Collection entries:
============================================================
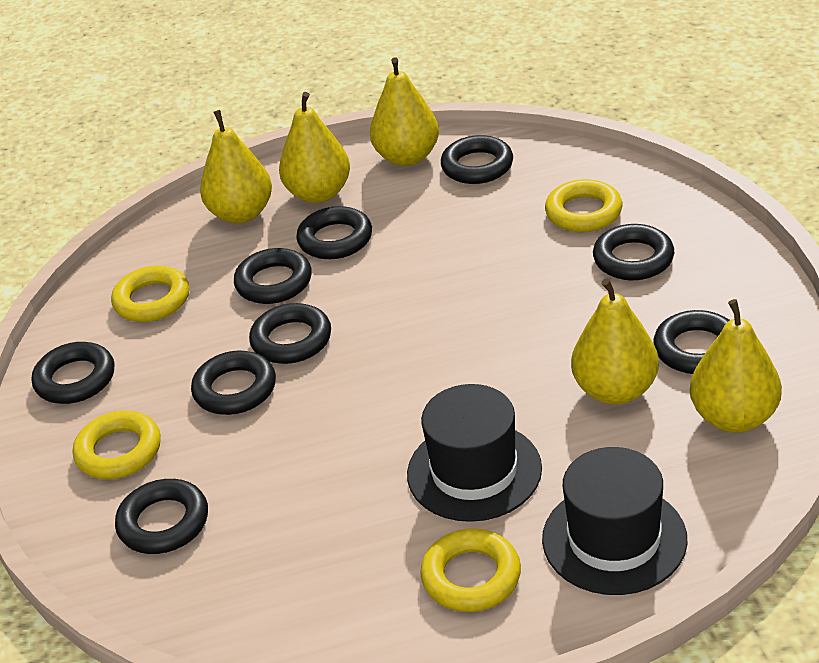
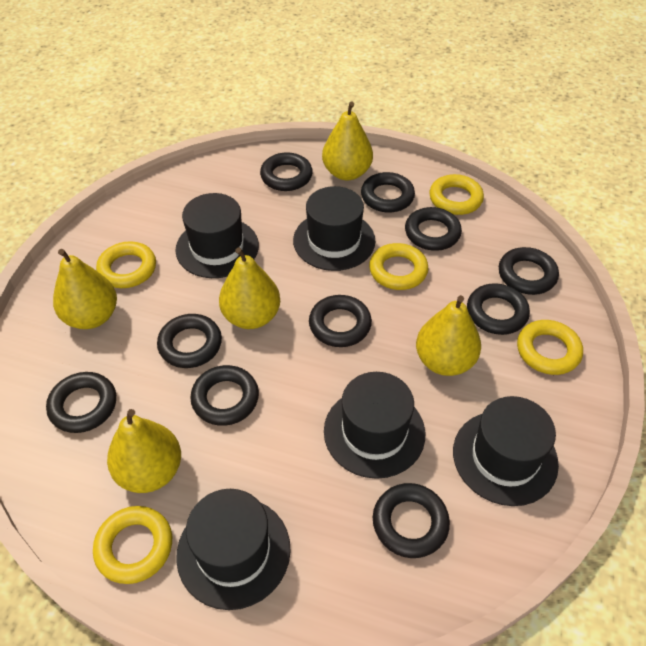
black hat: 2 -> 5
black ring: 9 -> 10
yellow ring: 4 -> 5

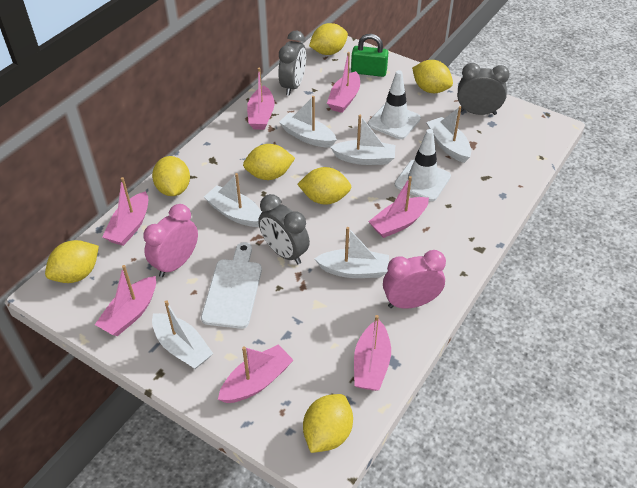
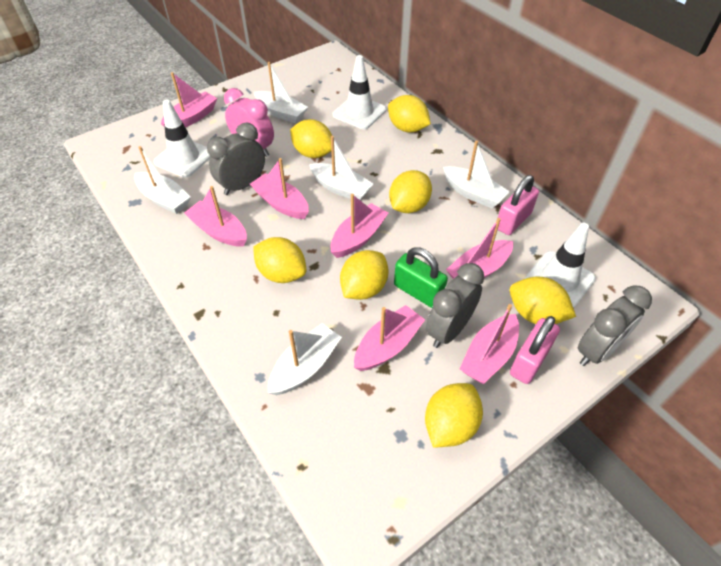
pink clock: 2 -> 1
pink padlock: 0 -> 2
white boat: 6 -> 5
white cutting board: 1 -> 0
white traffic cone: 2 -> 3

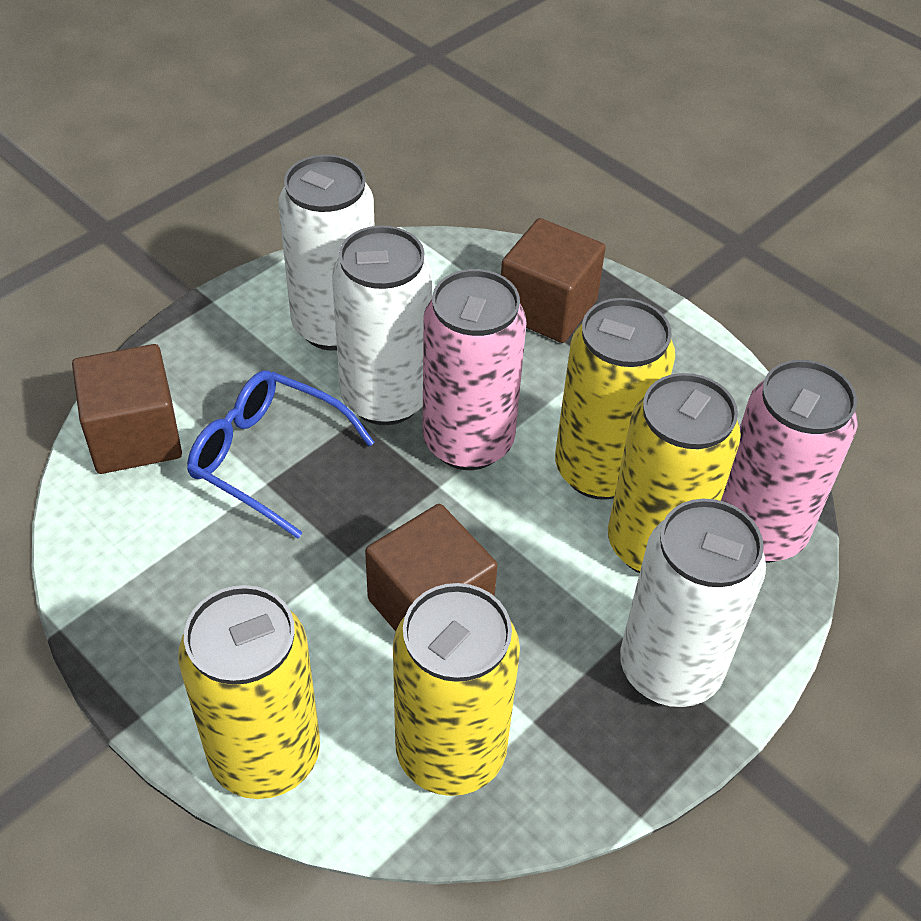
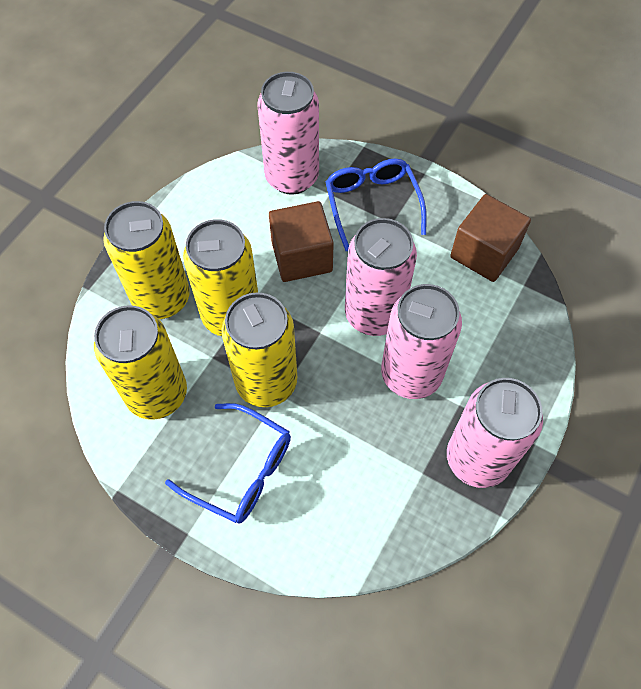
blue glasses: 1 -> 2
brown cube: 3 -> 2
pink can: 2 -> 4
white can: 3 -> 0

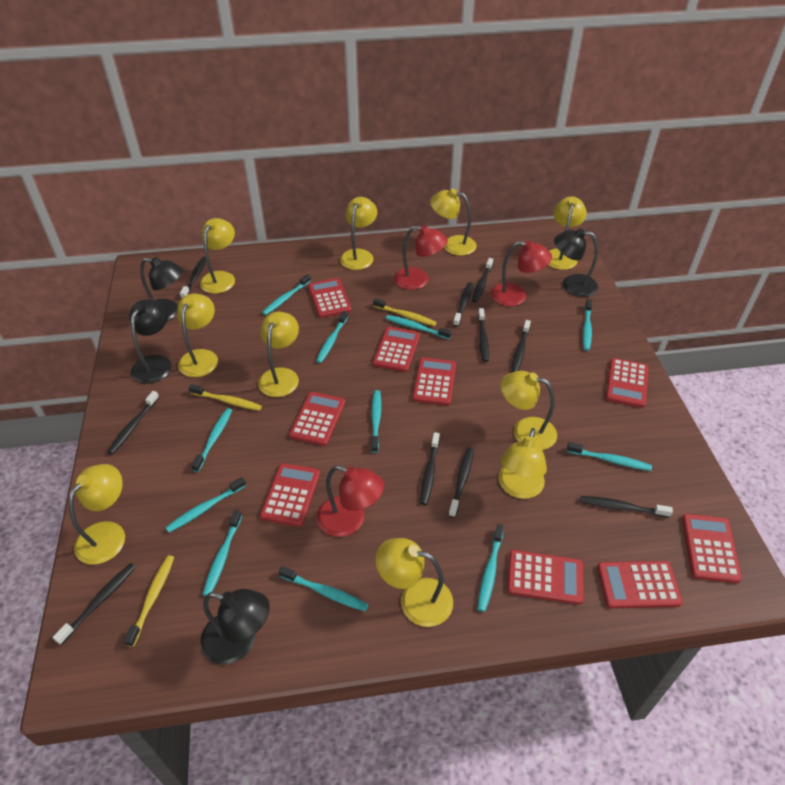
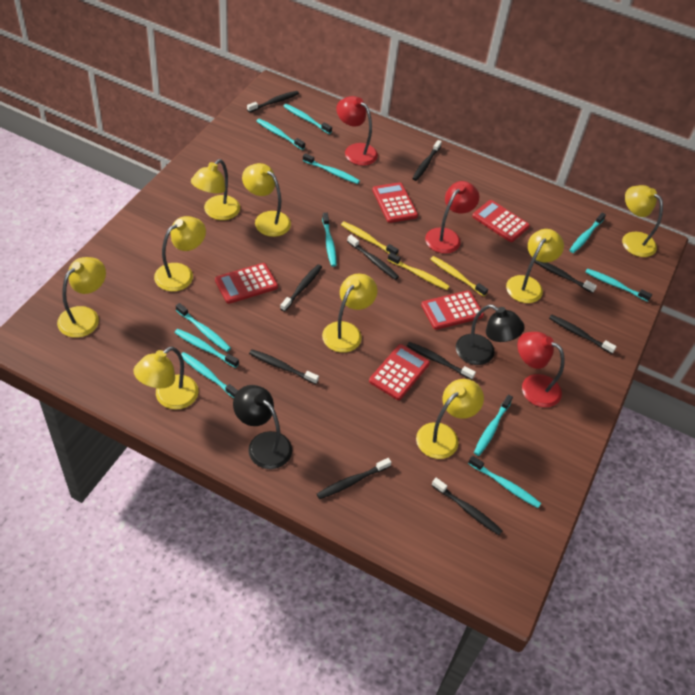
black lamp: 4 -> 2
red calculator: 9 -> 5
yellow lamp: 10 -> 9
============================================================
Please transcribe exactly the line containing "white cutting board: 1 -> 0" and every later line through the end of the records above, omitting pictures.

TASK RESULT:
white cutting board: 1 -> 0
white traffic cone: 2 -> 3

blue glasses: 1 -> 2
brown cube: 3 -> 2
pink can: 2 -> 4
white can: 3 -> 0

black lamp: 4 -> 2
red calculator: 9 -> 5
yellow lamp: 10 -> 9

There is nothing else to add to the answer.